Consegna: Estrai dall'elenco qui sotto tutte le righe di notazione e ricopiale identiche, una per una. Lascia fuori le immagini.

Materiale dell'esercizio:
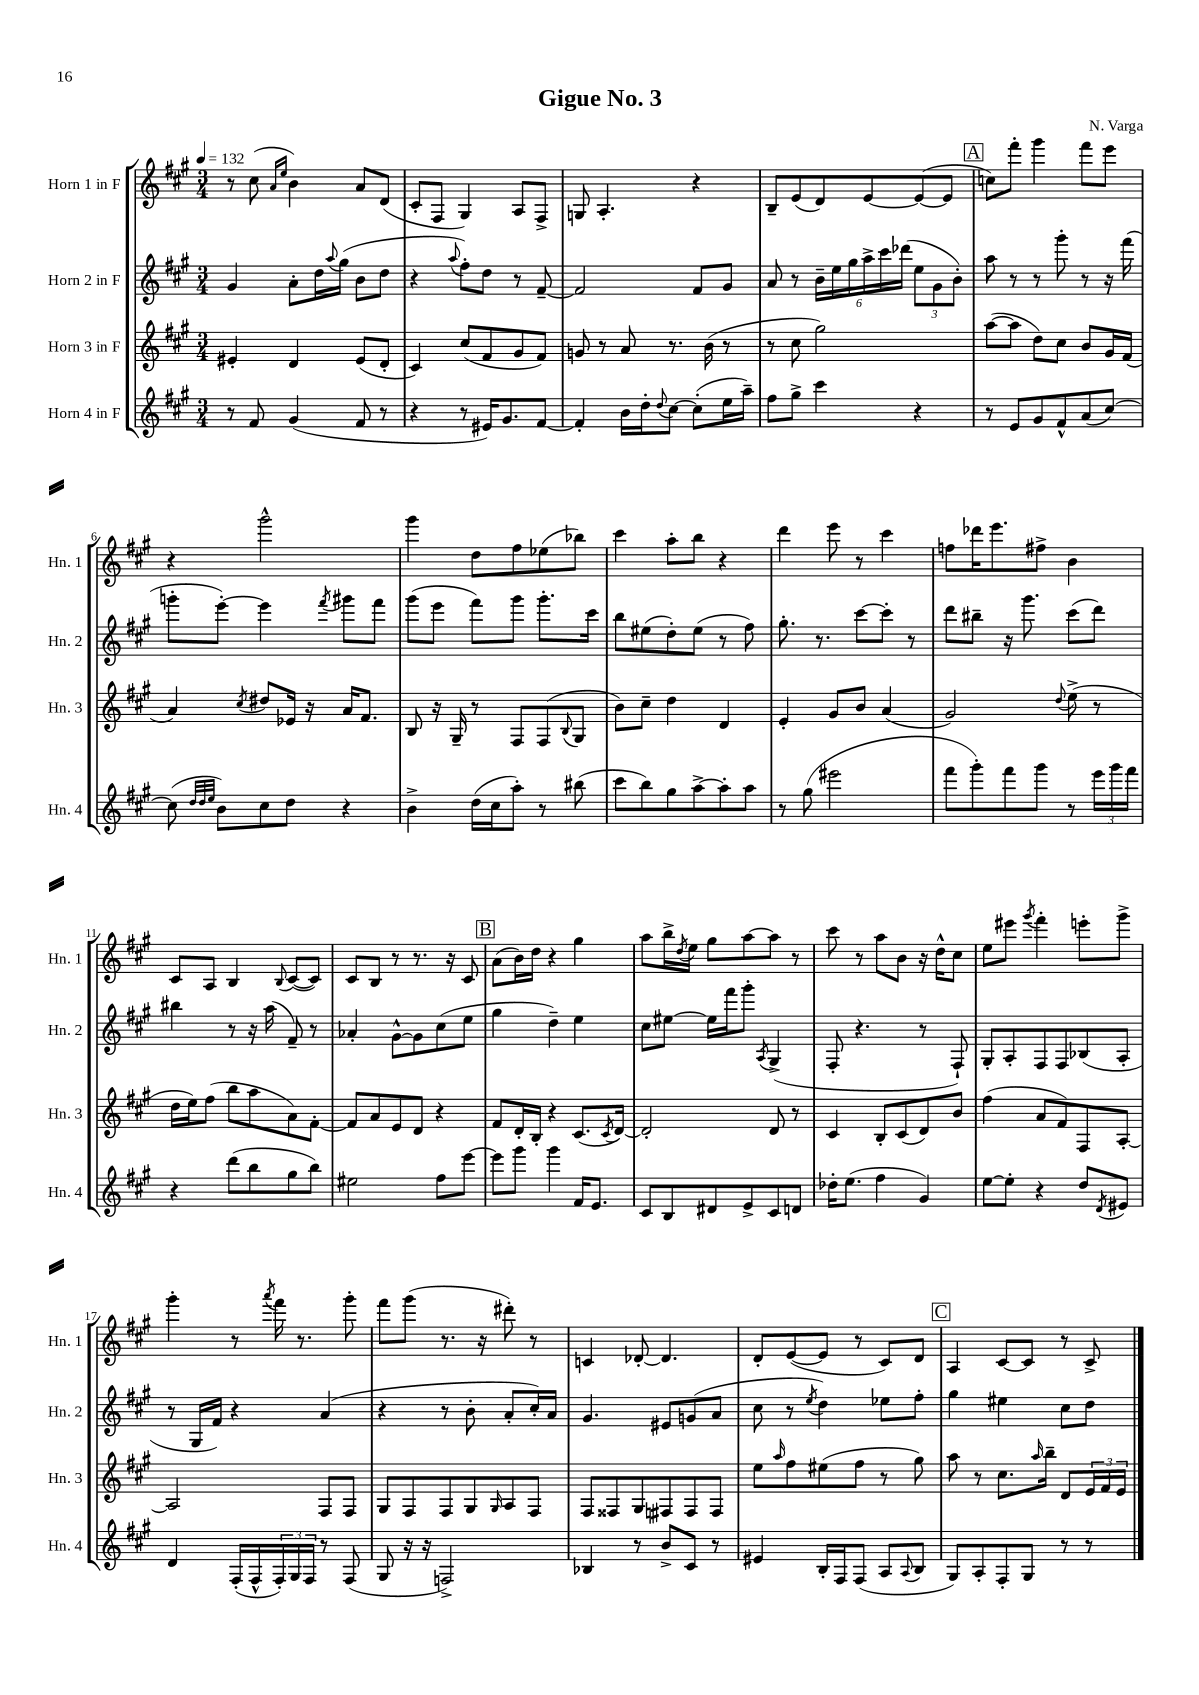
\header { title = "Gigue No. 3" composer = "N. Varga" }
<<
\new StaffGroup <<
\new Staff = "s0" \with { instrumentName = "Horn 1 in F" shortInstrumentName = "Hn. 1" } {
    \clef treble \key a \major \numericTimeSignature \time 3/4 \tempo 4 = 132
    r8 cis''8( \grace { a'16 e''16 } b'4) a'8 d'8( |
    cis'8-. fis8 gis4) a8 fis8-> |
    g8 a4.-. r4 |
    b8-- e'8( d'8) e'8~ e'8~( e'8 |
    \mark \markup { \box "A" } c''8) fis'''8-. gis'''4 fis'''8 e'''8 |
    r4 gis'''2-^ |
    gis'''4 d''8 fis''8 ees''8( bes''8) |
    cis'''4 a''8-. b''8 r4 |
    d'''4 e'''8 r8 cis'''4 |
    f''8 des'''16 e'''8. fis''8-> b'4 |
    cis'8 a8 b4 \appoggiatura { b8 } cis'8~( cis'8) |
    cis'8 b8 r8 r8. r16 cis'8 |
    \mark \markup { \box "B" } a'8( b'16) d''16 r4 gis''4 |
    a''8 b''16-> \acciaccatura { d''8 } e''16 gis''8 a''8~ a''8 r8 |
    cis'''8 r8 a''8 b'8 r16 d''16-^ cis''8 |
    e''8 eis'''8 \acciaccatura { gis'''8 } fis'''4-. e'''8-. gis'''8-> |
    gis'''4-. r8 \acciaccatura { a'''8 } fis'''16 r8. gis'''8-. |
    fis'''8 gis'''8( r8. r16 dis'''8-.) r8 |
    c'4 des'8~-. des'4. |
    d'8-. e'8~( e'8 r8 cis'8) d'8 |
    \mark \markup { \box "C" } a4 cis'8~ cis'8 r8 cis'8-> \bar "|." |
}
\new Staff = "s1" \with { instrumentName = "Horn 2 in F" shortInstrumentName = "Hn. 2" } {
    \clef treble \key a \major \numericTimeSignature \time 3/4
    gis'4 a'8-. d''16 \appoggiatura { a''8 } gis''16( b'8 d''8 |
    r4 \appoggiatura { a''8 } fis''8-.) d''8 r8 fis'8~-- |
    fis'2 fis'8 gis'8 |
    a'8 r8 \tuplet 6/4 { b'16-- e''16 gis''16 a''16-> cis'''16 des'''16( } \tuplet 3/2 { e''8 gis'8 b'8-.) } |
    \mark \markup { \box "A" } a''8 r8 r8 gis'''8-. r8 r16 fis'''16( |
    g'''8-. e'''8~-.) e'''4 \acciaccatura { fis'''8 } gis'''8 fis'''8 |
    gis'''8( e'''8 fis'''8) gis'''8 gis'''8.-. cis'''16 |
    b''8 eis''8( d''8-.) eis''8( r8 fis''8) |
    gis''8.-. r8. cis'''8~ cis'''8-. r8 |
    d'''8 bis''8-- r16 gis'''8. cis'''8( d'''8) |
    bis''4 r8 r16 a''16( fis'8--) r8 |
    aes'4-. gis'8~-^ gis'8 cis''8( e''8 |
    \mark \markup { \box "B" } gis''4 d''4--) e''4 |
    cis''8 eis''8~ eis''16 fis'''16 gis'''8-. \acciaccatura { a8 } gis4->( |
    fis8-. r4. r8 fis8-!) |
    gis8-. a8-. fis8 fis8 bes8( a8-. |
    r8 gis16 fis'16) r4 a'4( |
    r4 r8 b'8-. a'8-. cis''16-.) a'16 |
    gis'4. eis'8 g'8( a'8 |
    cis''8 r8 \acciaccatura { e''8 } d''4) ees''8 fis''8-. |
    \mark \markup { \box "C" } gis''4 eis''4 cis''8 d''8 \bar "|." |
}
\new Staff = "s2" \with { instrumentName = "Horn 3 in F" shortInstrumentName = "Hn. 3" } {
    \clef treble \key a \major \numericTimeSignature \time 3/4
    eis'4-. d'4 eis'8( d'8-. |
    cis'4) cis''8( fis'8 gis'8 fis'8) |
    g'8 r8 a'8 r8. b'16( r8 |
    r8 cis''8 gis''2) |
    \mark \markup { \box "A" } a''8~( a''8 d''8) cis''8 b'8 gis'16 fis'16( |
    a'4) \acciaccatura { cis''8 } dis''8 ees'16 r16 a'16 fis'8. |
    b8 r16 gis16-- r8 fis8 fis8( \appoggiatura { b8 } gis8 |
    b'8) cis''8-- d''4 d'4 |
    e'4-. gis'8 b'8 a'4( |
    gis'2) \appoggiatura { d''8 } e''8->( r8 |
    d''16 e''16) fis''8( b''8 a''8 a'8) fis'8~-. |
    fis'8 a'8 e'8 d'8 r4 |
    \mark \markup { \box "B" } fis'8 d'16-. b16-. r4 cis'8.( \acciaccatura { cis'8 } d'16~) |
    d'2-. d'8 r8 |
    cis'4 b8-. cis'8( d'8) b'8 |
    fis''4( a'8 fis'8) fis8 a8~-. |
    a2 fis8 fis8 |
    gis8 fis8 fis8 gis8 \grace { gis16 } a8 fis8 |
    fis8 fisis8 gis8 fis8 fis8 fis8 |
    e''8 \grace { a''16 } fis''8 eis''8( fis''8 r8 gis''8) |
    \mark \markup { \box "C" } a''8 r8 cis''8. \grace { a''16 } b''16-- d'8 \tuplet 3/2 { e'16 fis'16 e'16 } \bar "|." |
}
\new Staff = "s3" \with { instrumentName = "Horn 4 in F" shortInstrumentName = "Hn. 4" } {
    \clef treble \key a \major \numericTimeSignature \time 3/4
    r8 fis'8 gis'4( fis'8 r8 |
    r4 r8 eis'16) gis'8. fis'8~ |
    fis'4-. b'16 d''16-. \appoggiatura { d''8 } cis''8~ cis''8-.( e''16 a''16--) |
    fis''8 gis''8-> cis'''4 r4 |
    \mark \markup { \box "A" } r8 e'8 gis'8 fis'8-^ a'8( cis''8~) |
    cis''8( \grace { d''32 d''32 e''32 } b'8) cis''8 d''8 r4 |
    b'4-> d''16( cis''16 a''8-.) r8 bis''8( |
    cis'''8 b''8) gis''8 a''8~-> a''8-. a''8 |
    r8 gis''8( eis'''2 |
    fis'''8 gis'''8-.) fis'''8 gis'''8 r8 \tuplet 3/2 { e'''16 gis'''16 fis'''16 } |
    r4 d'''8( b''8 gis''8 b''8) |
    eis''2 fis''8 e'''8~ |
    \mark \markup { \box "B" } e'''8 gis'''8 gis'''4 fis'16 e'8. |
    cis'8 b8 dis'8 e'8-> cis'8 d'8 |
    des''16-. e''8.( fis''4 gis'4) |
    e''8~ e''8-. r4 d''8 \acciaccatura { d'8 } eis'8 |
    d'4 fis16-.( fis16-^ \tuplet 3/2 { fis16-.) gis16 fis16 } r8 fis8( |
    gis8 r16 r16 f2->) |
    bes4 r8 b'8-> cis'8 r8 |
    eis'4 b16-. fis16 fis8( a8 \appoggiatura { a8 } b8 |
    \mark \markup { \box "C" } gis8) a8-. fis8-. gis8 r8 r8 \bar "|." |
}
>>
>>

Risultato:
\header { title = "Gigue No. 3" composer = "N. Varga" }
<<
\new StaffGroup <<
\new Staff = "s0" \with { instrumentName = "Horn 1 in F" shortInstrumentName = "Hn. 1" } {
    \clef treble \key a \major \numericTimeSignature \time 3/4 \tempo 4 = 132
    r8 cis''8( \grace { a'16 e''16 } b'4) a'8 d'8( |
    cis'8-. fis8 gis4) a8 fis8-> |
    g8 a4.-. r4 |
    b8-- e'8( d'8) e'8~ e'8~( e'8 |
    \mark \markup { \box "A" } c''8) fis'''8-. gis'''4 fis'''8 e'''8 |
    r4 gis'''2-^ |
    gis'''4 d''8 fis''8 ees''8( bes''8) |
    cis'''4 a''8-. b''8 r4 |
    d'''4 e'''8 r8 cis'''4 |
    f''8 des'''16 e'''8. fis''8-> b'4 |
    cis'8 a8 b4 \appoggiatura { b8 } cis'8~( cis'8) |
    cis'8 b8 r8 r8. r16 cis'8 |
    \mark \markup { \box "B" } a'8( b'16) d''16 r4 gis''4 |
    a''8 b''16-> \acciaccatura { d''8 } e''16 gis''8 a''8~ a''8 r8 |
    cis'''8 r8 a''8 b'8 r16 d''16-^ cis''8 |
    e''8 eis'''8 \acciaccatura { gis'''8 } fis'''4-. e'''8-. gis'''8-> |
    gis'''4-. r8 \acciaccatura { a'''8 } fis'''16 r8. gis'''8-. |
    fis'''8 gis'''8( r8. r16 dis'''8-.) r8 |
    c'4 des'8~-. des'4. |
    d'8-. e'8~( e'8 r8 cis'8) d'8 |
    \mark \markup { \box "C" } a4 cis'8~ cis'8 r8 cis'8-> \bar "|." |
}
\new Staff = "s1" \with { instrumentName = "Horn 2 in F" shortInstrumentName = "Hn. 2" } {
    \clef treble \key a \major \numericTimeSignature \time 3/4
    gis'4 a'8-. d''16 \appoggiatura { a''8 } gis''16( b'8 d''8 |
    r4 \appoggiatura { a''8 } fis''8-.) d''8 r8 fis'8~-- |
    fis'2 fis'8 gis'8 |
    a'8 r8 \tuplet 6/4 { b'16-- e''16 gis''16 a''16-> cis'''16 des'''16( } \tuplet 3/2 { e''8 gis'8 b'8-.) } |
    \mark \markup { \box "A" } a''8 r8 r8 gis'''8-. r8 r16 fis'''16( |
    g'''8-. e'''8~-.) e'''4 \acciaccatura { fis'''8 } gis'''8 fis'''8 |
    gis'''8( e'''8 fis'''8) gis'''8 gis'''8.-. cis'''16 |
    b''8 eis''8( d''8-.) eis''8( r8 fis''8) |
    gis''8.-. r8. cis'''8~ cis'''8-. r8 |
    d'''8 bis''8-- r16 gis'''8. cis'''8( d'''8) |
    bis''4 r8 r16 a''16( fis'8--) r8 |
    aes'4-. gis'8~-^ gis'8 cis''8( e''8 |
    \mark \markup { \box "B" } gis''4 d''4--) e''4 |
    cis''8 eis''8~ eis''16 fis'''16 gis'''8-. \acciaccatura { a8 } gis4->( |
    fis8-. r4. r8 fis8-!) |
    gis8-. a8-. fis8 fis8 bes8( a8-. |
    r8 gis16 fis'16) r4 a'4( |
    r4 r8 b'8-. a'8-. cis''16-.) a'16 |
    gis'4. eis'8 g'8( a'8 |
    cis''8 r8 \acciaccatura { e''8 } d''4) ees''8 fis''8-. |
    \mark \markup { \box "C" } gis''4 eis''4 cis''8 d''8 \bar "|." |
}
\new Staff = "s2" \with { instrumentName = "Horn 3 in F" shortInstrumentName = "Hn. 3" } {
    \clef treble \key a \major \numericTimeSignature \time 3/4
    eis'4-. d'4 eis'8( d'8-. |
    cis'4) cis''8( fis'8 gis'8 fis'8) |
    g'8 r8 a'8 r8. b'16( r8 |
    r8 cis''8 gis''2) |
    \mark \markup { \box "A" } a''8~( a''8 d''8) cis''8 b'8 gis'16 fis'16( |
    a'4) \acciaccatura { cis''8 } dis''8 ees'16 r16 a'16 fis'8. |
    b8 r16 gis16-- r8 fis8 fis8( \appoggiatura { b8 } gis8 |
    b'8) cis''8-- d''4 d'4 |
    e'4-. gis'8 b'8 a'4( |
    gis'2) \appoggiatura { d''8 } e''8->( r8 |
    d''16 e''16) fis''8( b''8 a''8 a'8) fis'8~-. |
    fis'8 a'8 e'8 d'8 r4 |
    \mark \markup { \box "B" } fis'8 d'16-. b16-. r4 cis'8.( \acciaccatura { cis'8 } d'16~) |
    d'2-. d'8 r8 |
    cis'4 b8-. cis'8( d'8) b'8 |
    fis''4( a'8 fis'8) fis8 a8~-. |
    a2 fis8 fis8 |
    gis8 fis8 fis8 gis8 \grace { gis16 } a8 fis8 |
    fis8 fisis8 gis8 fis8 fis8 fis8 |
    e''8 \grace { a''16 } fis''8 eis''8( fis''8 r8 gis''8) |
    \mark \markup { \box "C" } a''8 r8 cis''8. \grace { a''16 } b''16-- d'8 \tuplet 3/2 { e'16 fis'16 e'16 } \bar "|." |
}
\new Staff = "s3" \with { instrumentName = "Horn 4 in F" shortInstrumentName = "Hn. 4" } {
    \clef treble \key a \major \numericTimeSignature \time 3/4
    r8 fis'8 gis'4( fis'8 r8 |
    r4 r8 eis'16) gis'8. fis'8~ |
    fis'4-. b'16 d''16-. \appoggiatura { d''8 } cis''8~ cis''8-.( e''16 a''16--) |
    fis''8 gis''8-> cis'''4 r4 |
    \mark \markup { \box "A" } r8 e'8 gis'8 fis'8-^ a'8( cis''8~) |
    cis''8( \grace { d''32 d''32 e''32 } b'8) cis''8 d''8 r4 |
    b'4-> d''16( cis''16 a''8-.) r8 bis''8( |
    cis'''8 b''8) gis''8 a''8~-> a''8-. a''8 |
    r8 gis''8( eis'''2 |
    fis'''8 gis'''8-.) fis'''8 gis'''8 r8 \tuplet 3/2 { e'''16 gis'''16 fis'''16 } |
    r4 d'''8( b''8 gis''8 b''8) |
    eis''2 fis''8 e'''8~ |
    \mark \markup { \box "B" } e'''8 gis'''8 gis'''4 fis'16 e'8. |
    cis'8 b8 dis'8 e'8-> cis'8 d'8 |
    des''16-. e''8.( fis''4 gis'4) |
    e''8~ e''8-. r4 d''8 \acciaccatura { d'8 } eis'8 |
    d'4 fis16-.( fis16-^ \tuplet 3/2 { fis16-.) gis16 fis16 } r8 fis8( |
    gis8 r16 r16 f2->) |
    bes4 r8 b'8-> cis'8 r8 |
    eis'4 b16-. fis16 fis8( a8 \appoggiatura { a8 } b8 |
    \mark \markup { \box "C" } gis8) a8-. fis8-. gis8 r8 r8 \bar "|." |
}
>>
>>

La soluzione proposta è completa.